[Start of Attachment]
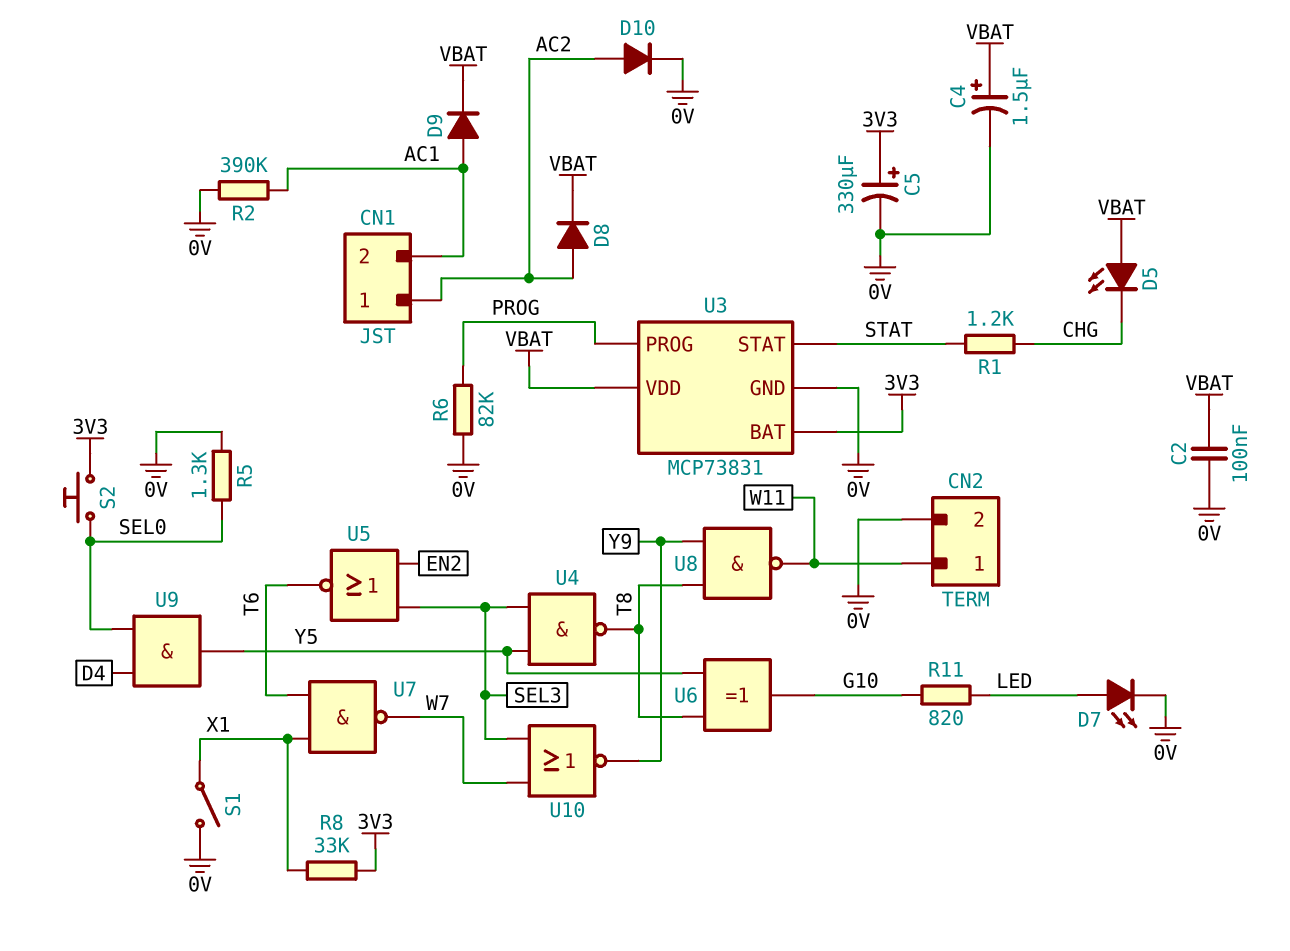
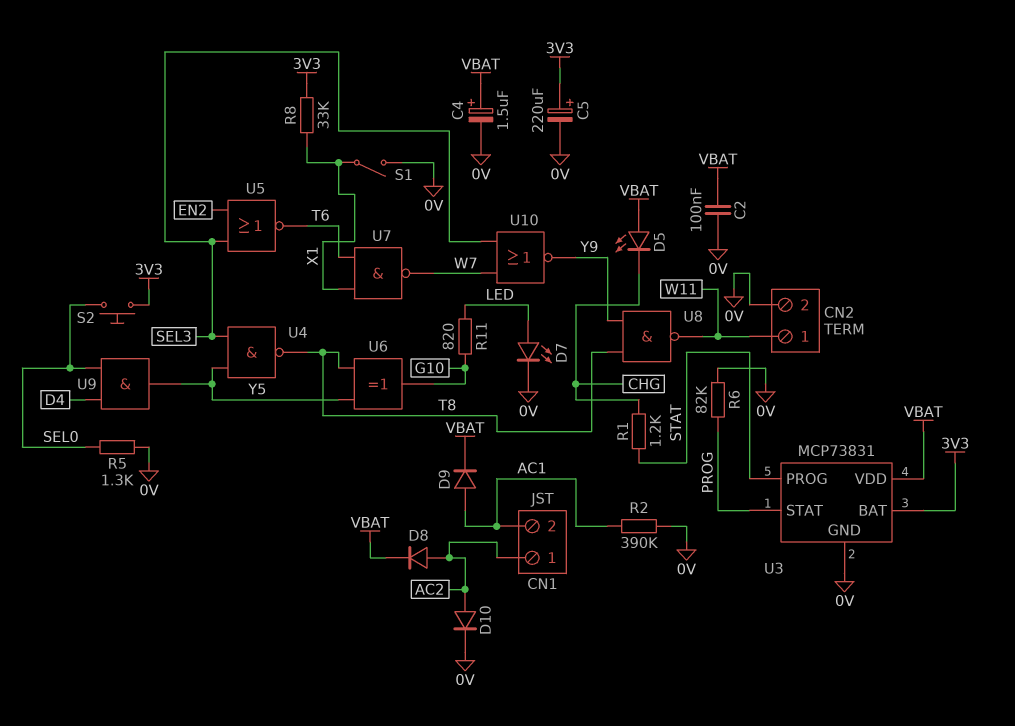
C5: 330uF (plus 3V3, minus 0V) -> 220uF (plus 3V3, minus 0V)
U3 pin PROG: PROG -> STAT
U3 pin STAT: STAT -> PROG

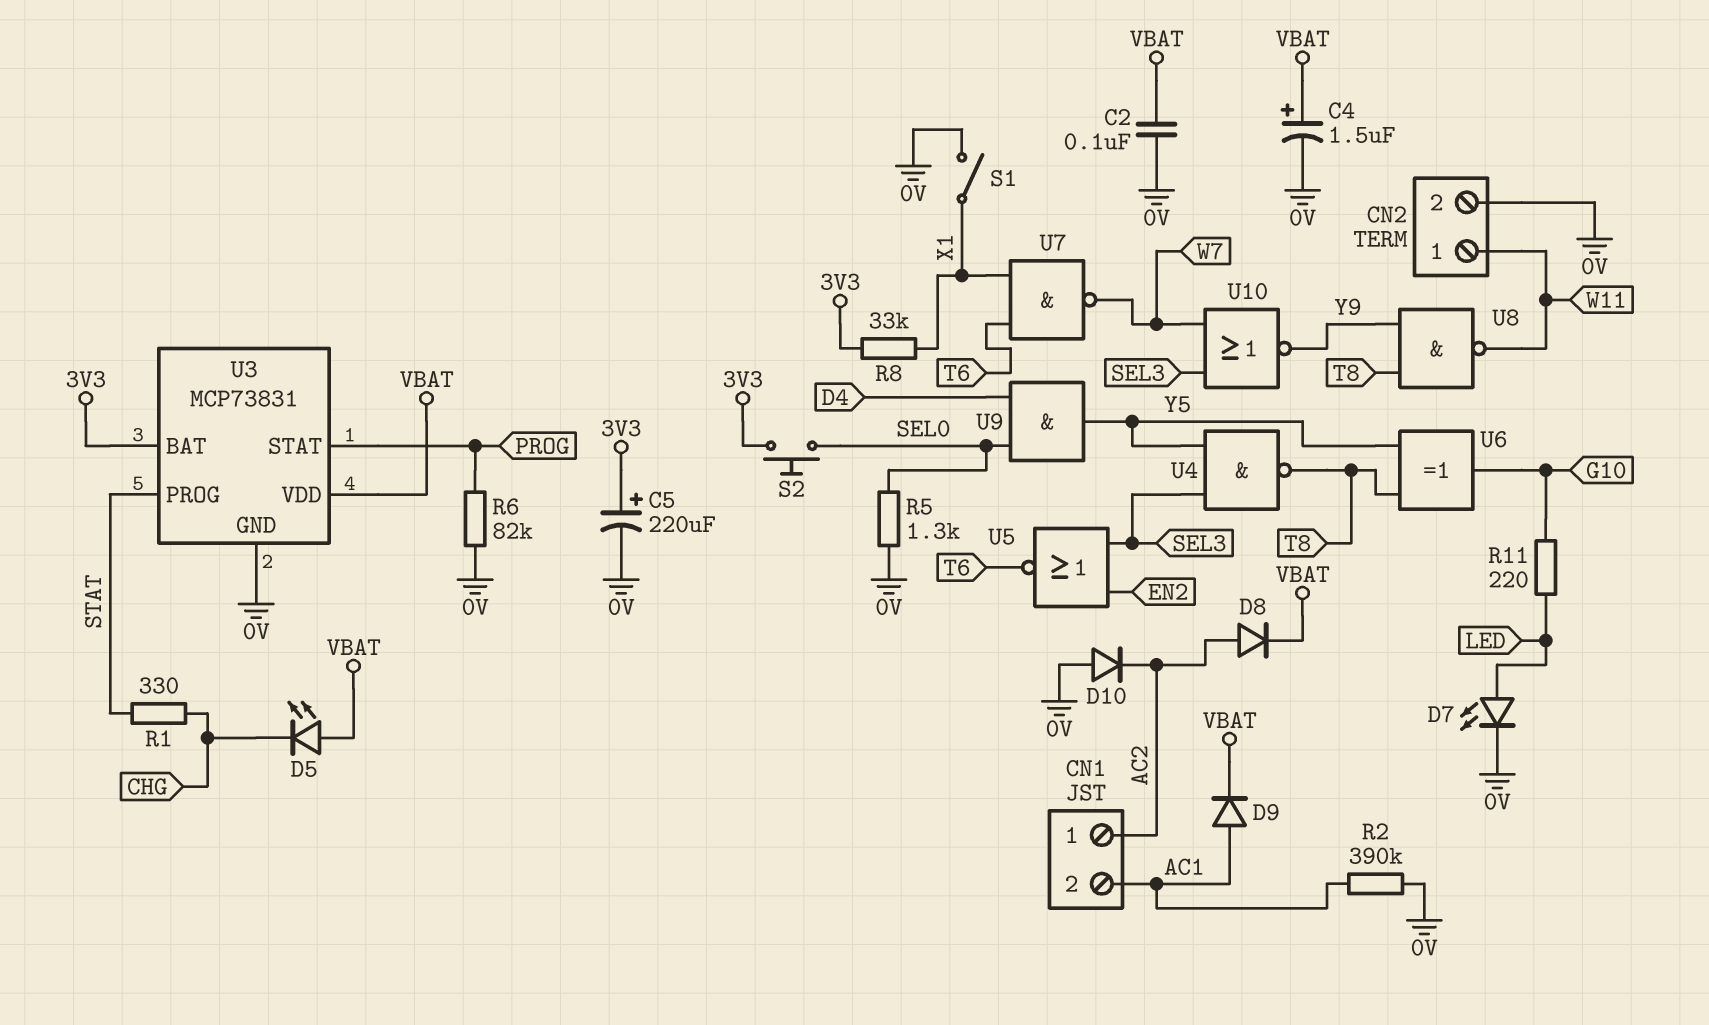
D10: diode (A AC2, K 0V) -> diode (A 0V, K AC2)
R1: 1.2k (CHG, STAT) -> 330 (CHG, STAT)
R11: 820 (G10, LED) -> 220 (G10, LED)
[End of Attachment]
### WHAT TO DO
The answer must be the full listing, word for word, with no images in it.

### SOLUTION FOR THIS PROBLEM
C5: 330uF (plus 3V3, minus 0V) -> 220uF (plus 3V3, minus 0V)
U3 pin PROG: PROG -> STAT
U3 pin STAT: STAT -> PROG

D10: diode (A AC2, K 0V) -> diode (A 0V, K AC2)
R1: 1.2k (CHG, STAT) -> 330 (CHG, STAT)
R11: 820 (G10, LED) -> 220 (G10, LED)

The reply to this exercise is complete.